Your job is to return every line of the listing holding the string "cone".
(RAW DATA begins)
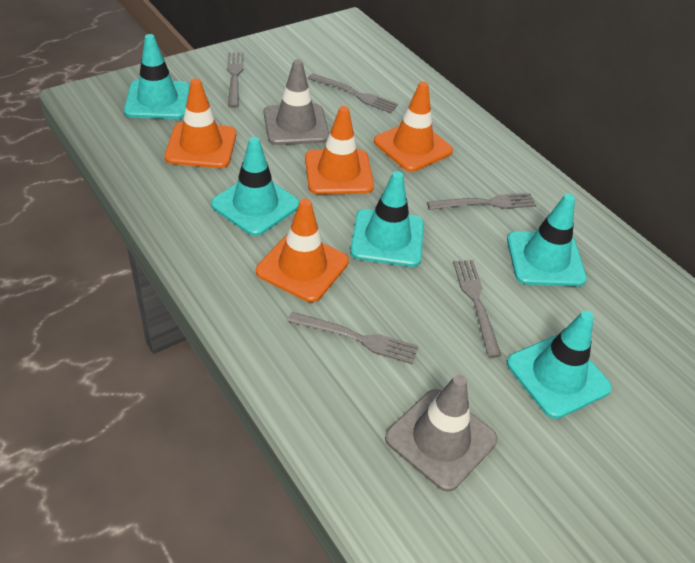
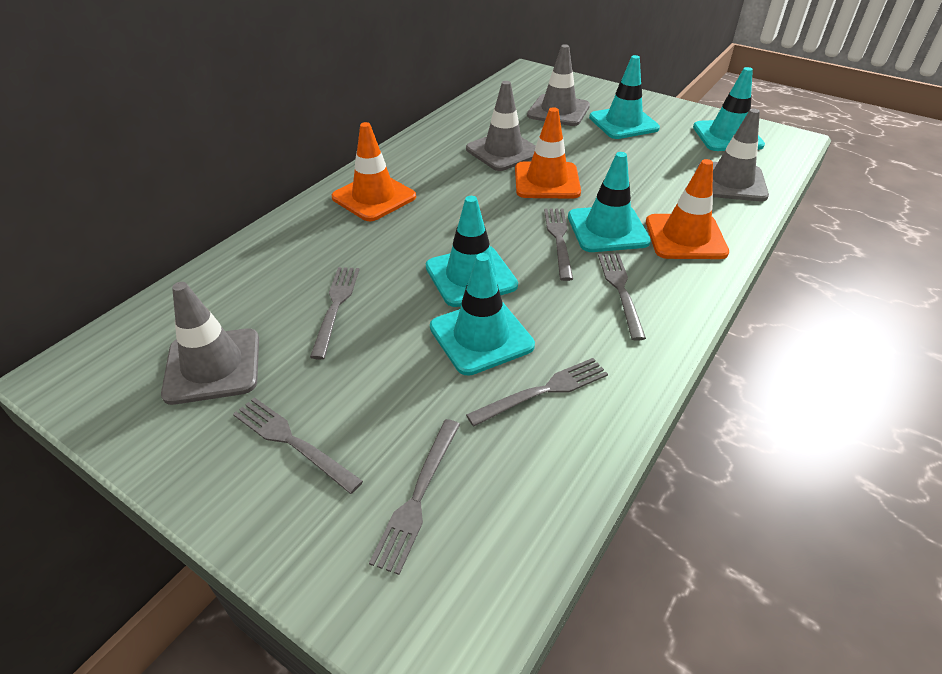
grey fork: 5 -> 6
grey traffic cone: 2 -> 4
orange traffic cone: 4 -> 3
(RAW DATA ends)
**RESPONSE FOR THIS EXERCISE:**
grey traffic cone: 2 -> 4
orange traffic cone: 4 -> 3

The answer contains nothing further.